───── The data ─────
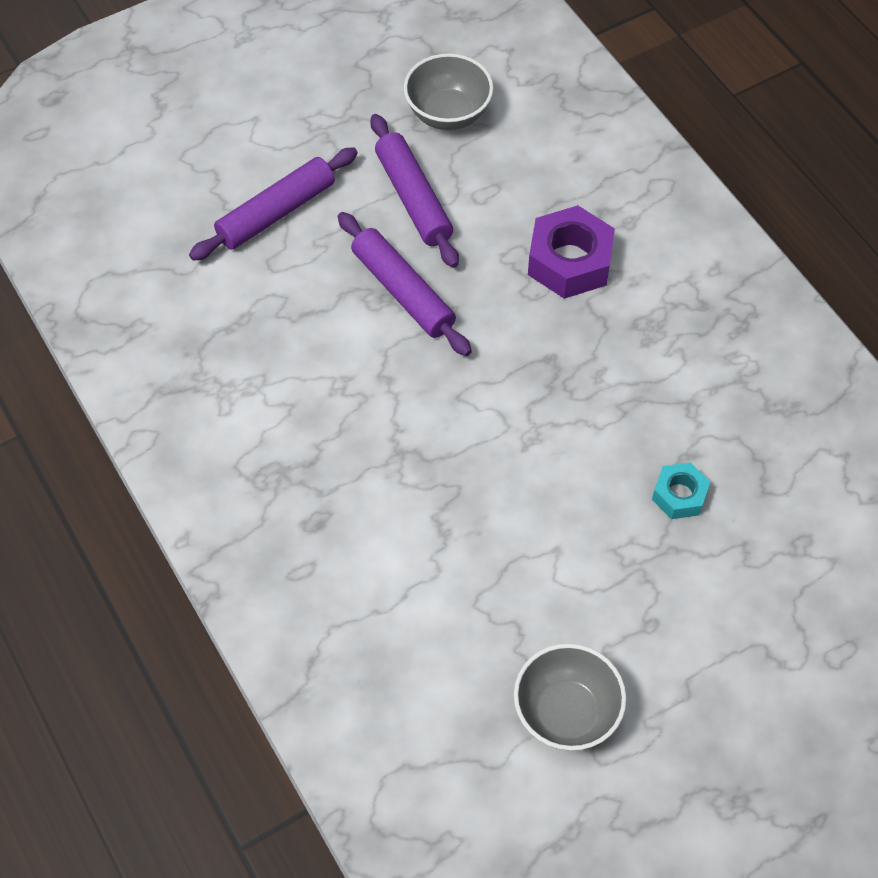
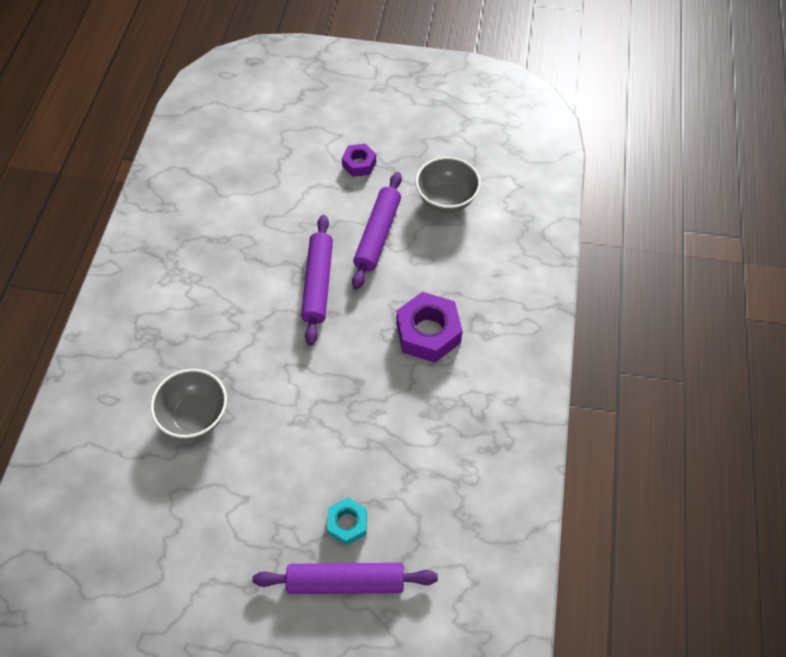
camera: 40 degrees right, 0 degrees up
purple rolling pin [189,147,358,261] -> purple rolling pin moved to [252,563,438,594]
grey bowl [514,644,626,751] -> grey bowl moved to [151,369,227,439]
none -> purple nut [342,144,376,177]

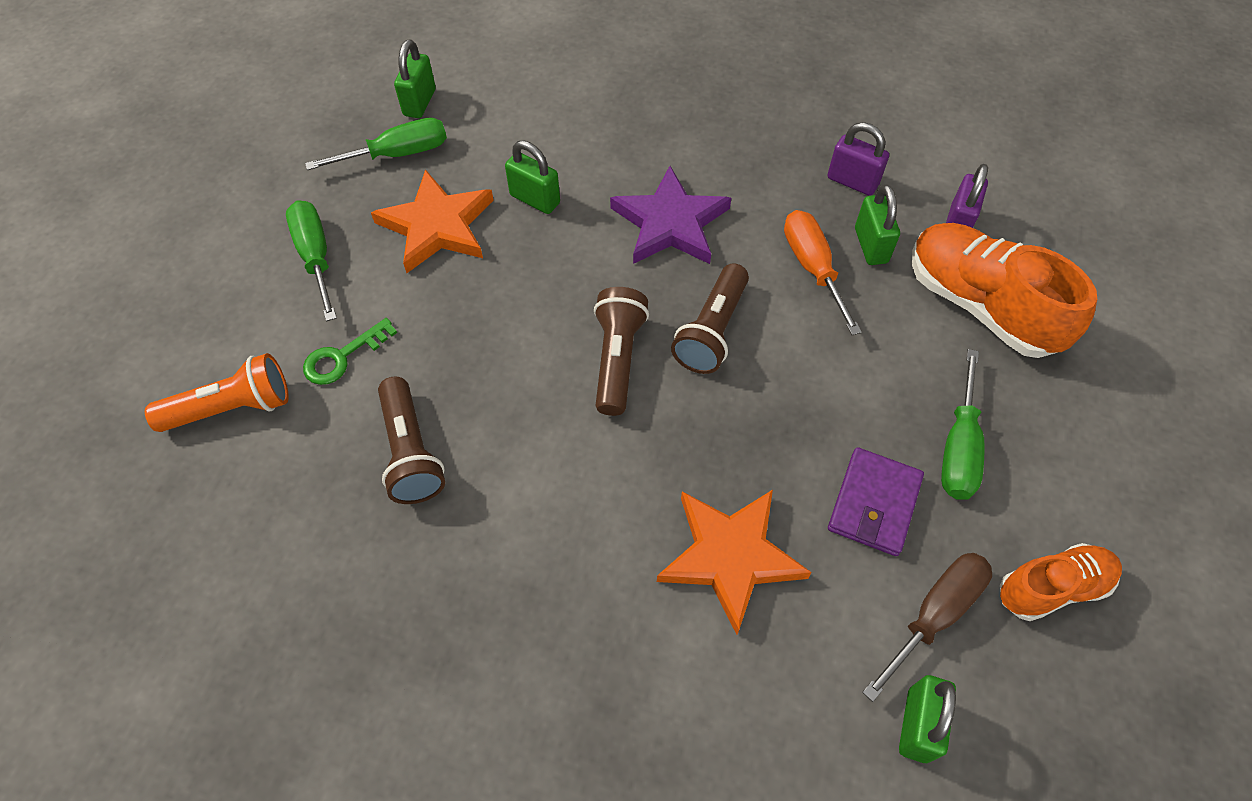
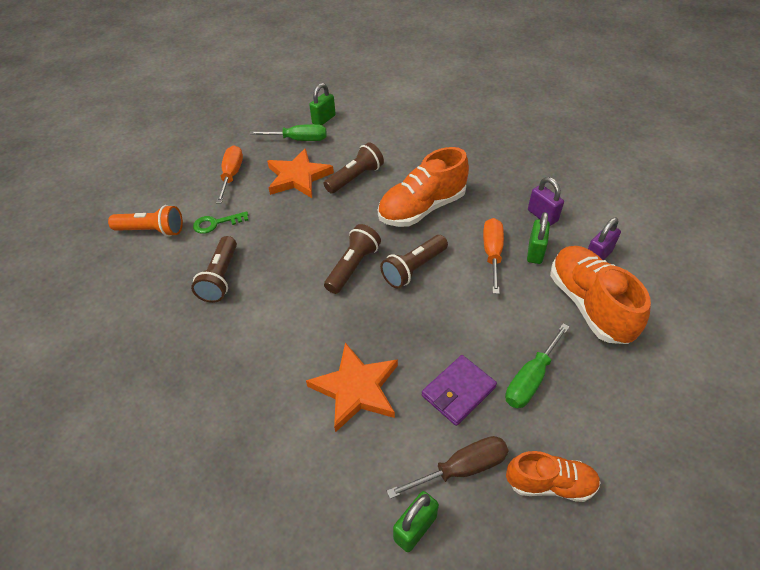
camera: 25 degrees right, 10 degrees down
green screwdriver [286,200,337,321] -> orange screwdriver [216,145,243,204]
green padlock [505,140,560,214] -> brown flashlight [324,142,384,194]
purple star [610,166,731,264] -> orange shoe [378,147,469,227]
─────
■ Exercise details ■
Find how many lines in the entries include the string "orange", and state only the number.

■ Completed task ■
2